### TASK REQUIREMENTS:
In the records below, some lines contain the word "none". Copy each of them.

*** Begin section ***

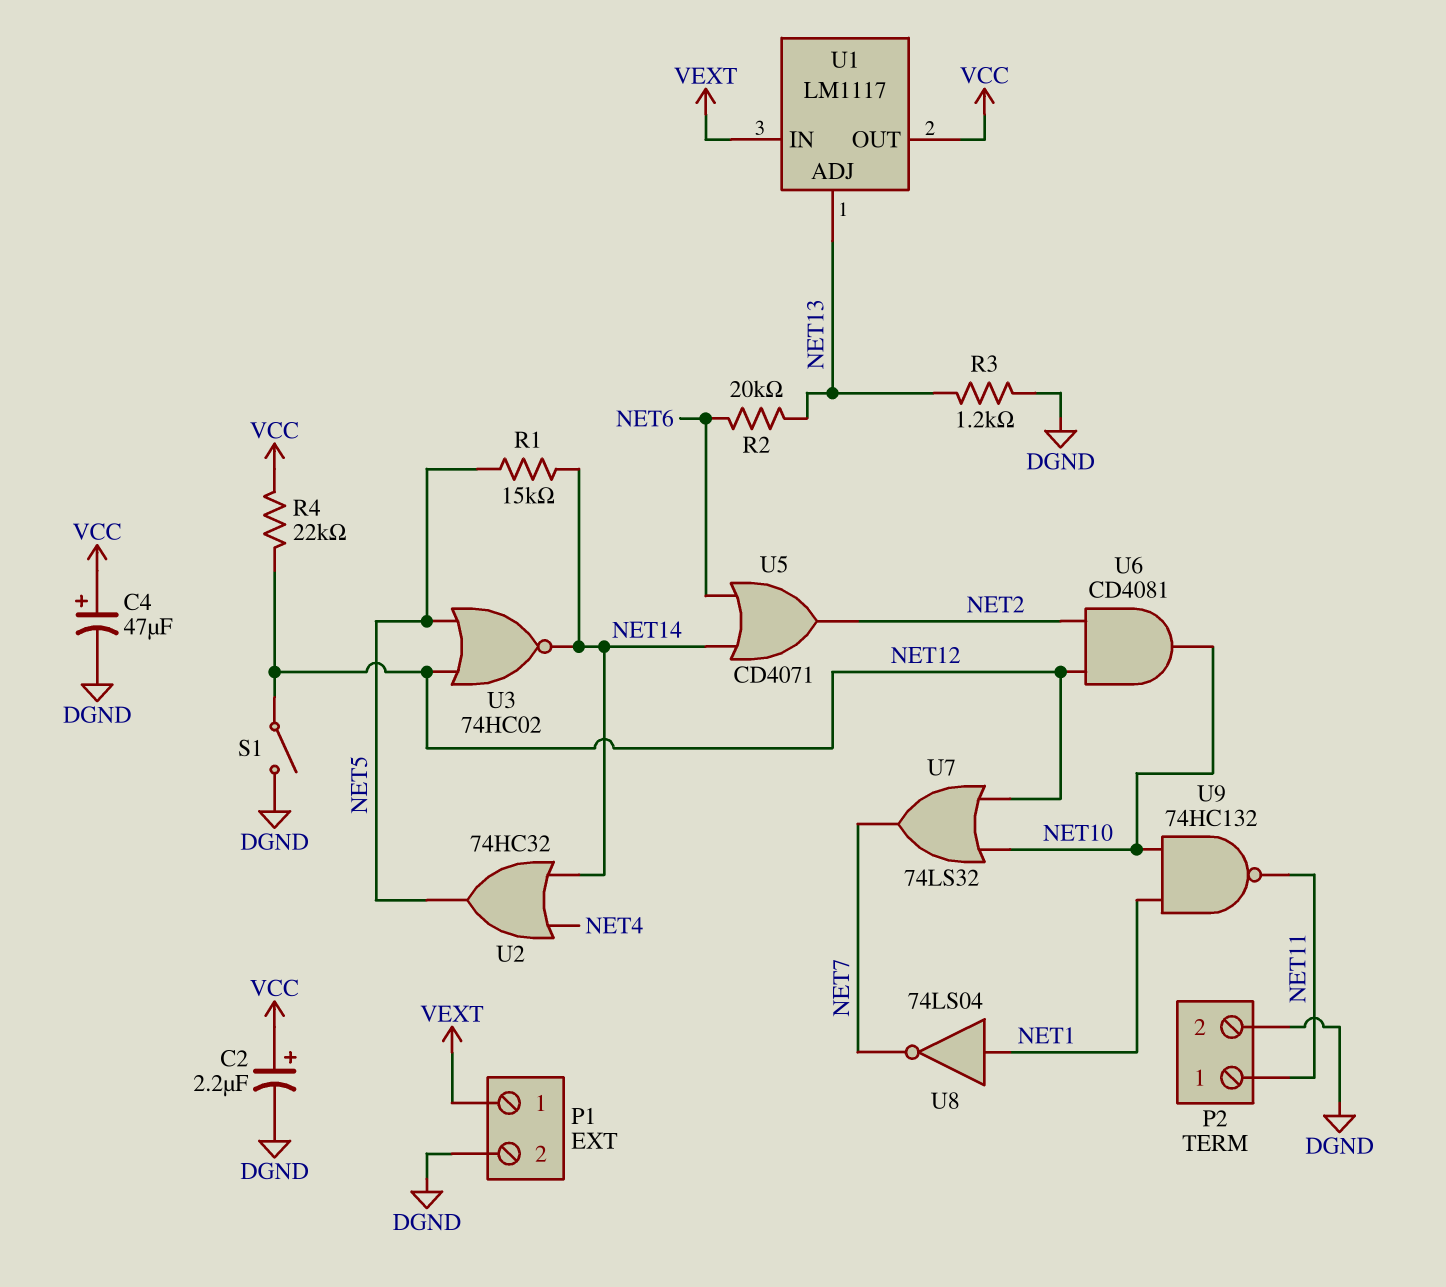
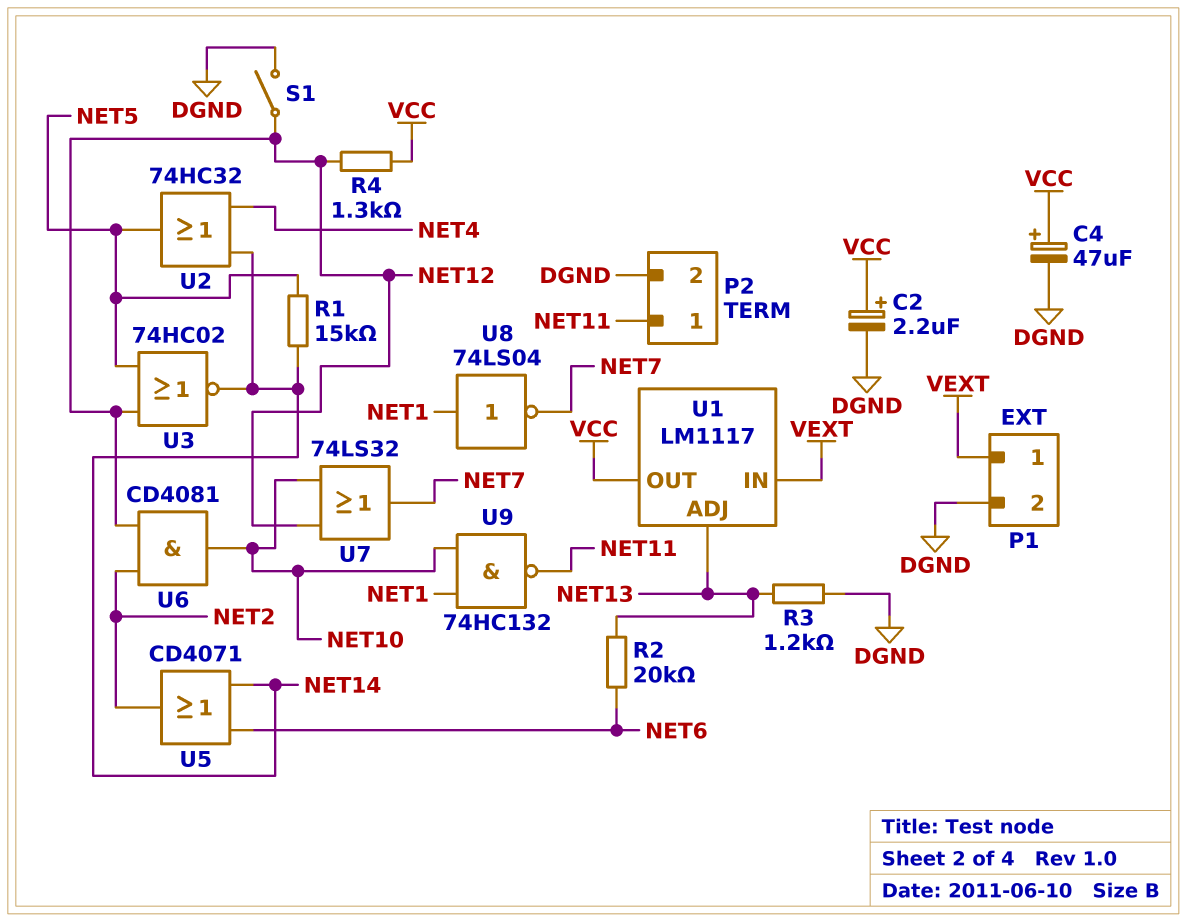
R4: 22k (NET12, VCC) -> 1.3k (NET12, VCC)

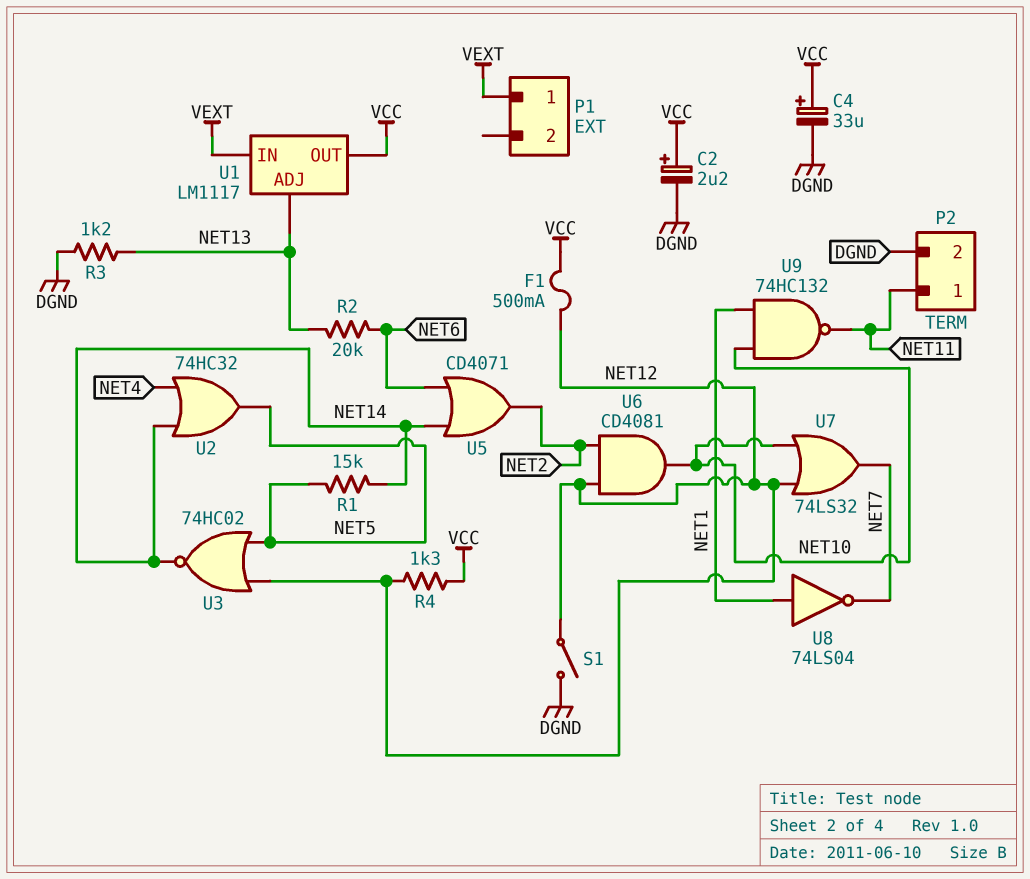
C4: 47uF (plus VCC, minus DGND) -> 33uF (plus VCC, minus DGND)
F1: none -> 500mA (NET12, VCC)
P1 pin 2: DGND -> none

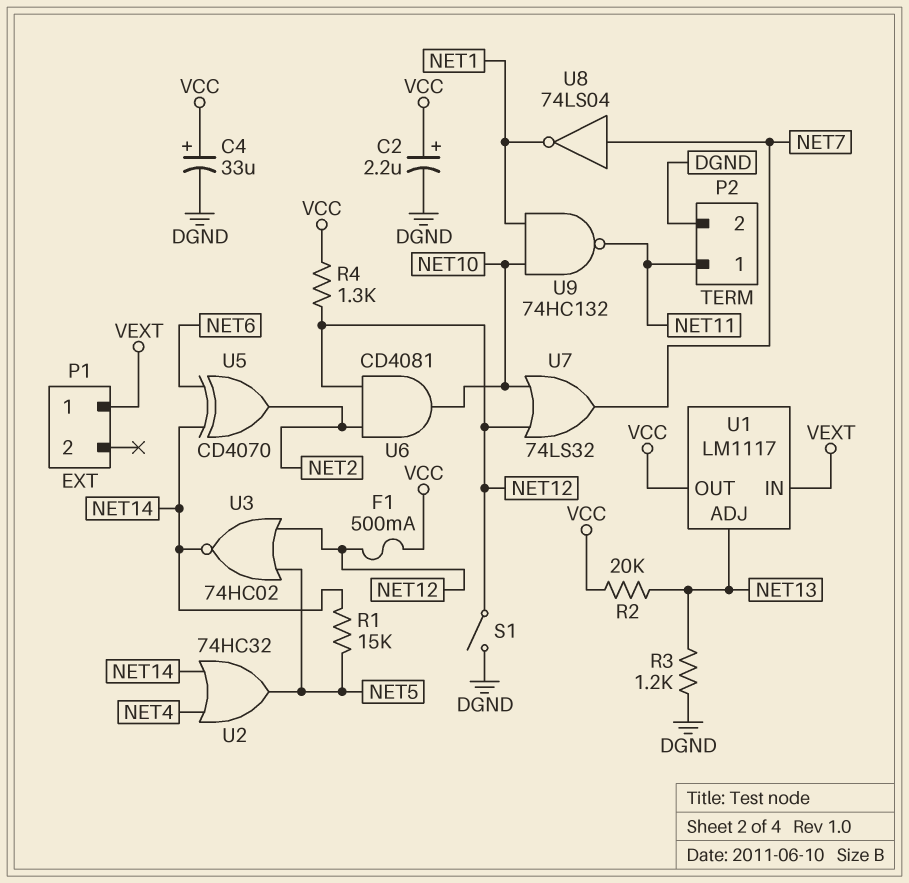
R2: 20k (NET6, NET13) -> 20k (NET13, VCC)
U5: OR CD4071 (in NET6, in NET14, out NET2) -> XOR CD4070 (in NET6, in NET14, out NET2)
U8: NOT 74LS04 (in NET1, out NET7) -> NOT 74LS04 (in NET7, out NET1)

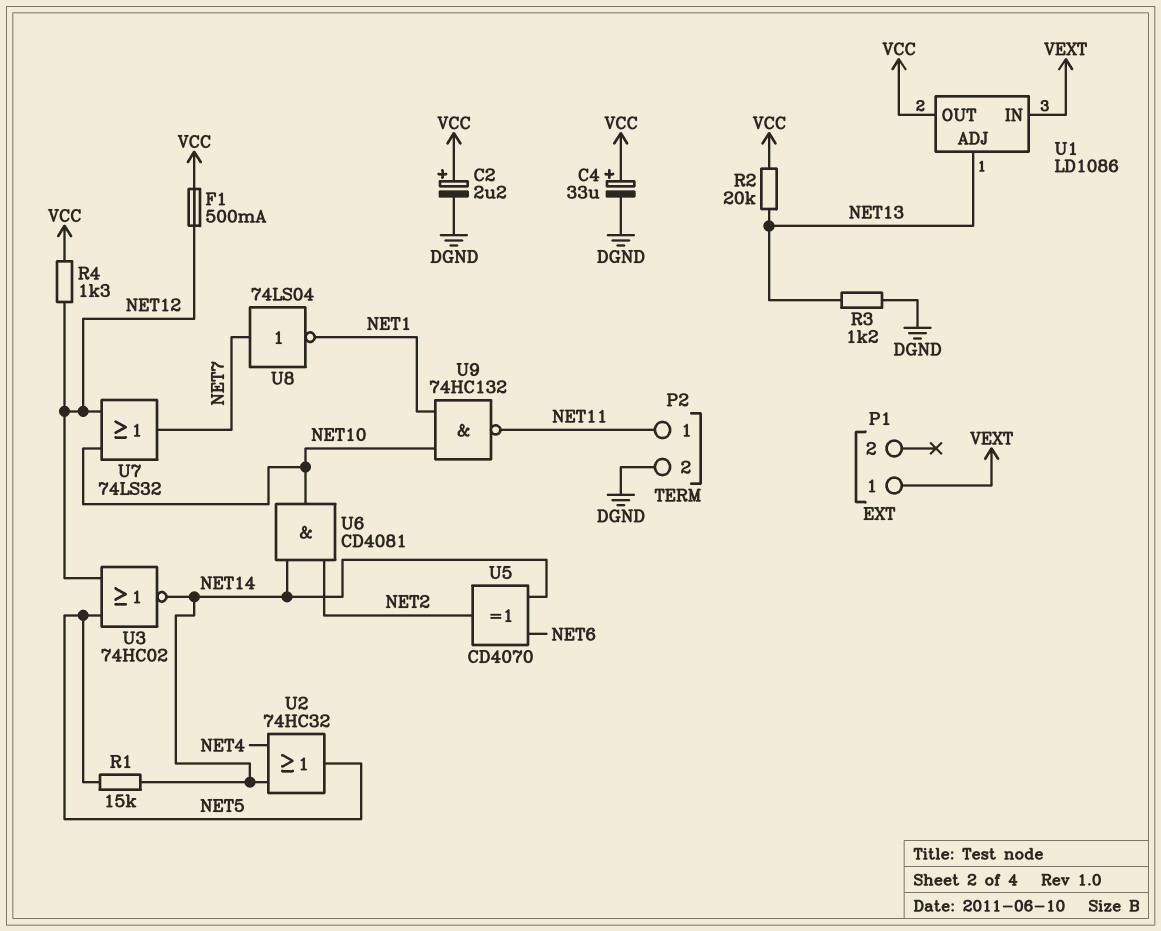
S1: switch (DGND, NET12) -> none
U1: LM1117 -> LD1086
U6: AND CD4081 (in NET2, in NET12, out NET10) -> AND CD4081 (in NET2, in NET14, out NET10)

*** End section ***

### SOLUTION BELOW:
F1: none -> 500mA (NET12, VCC)
P1 pin 2: DGND -> none
S1: switch (DGND, NET12) -> none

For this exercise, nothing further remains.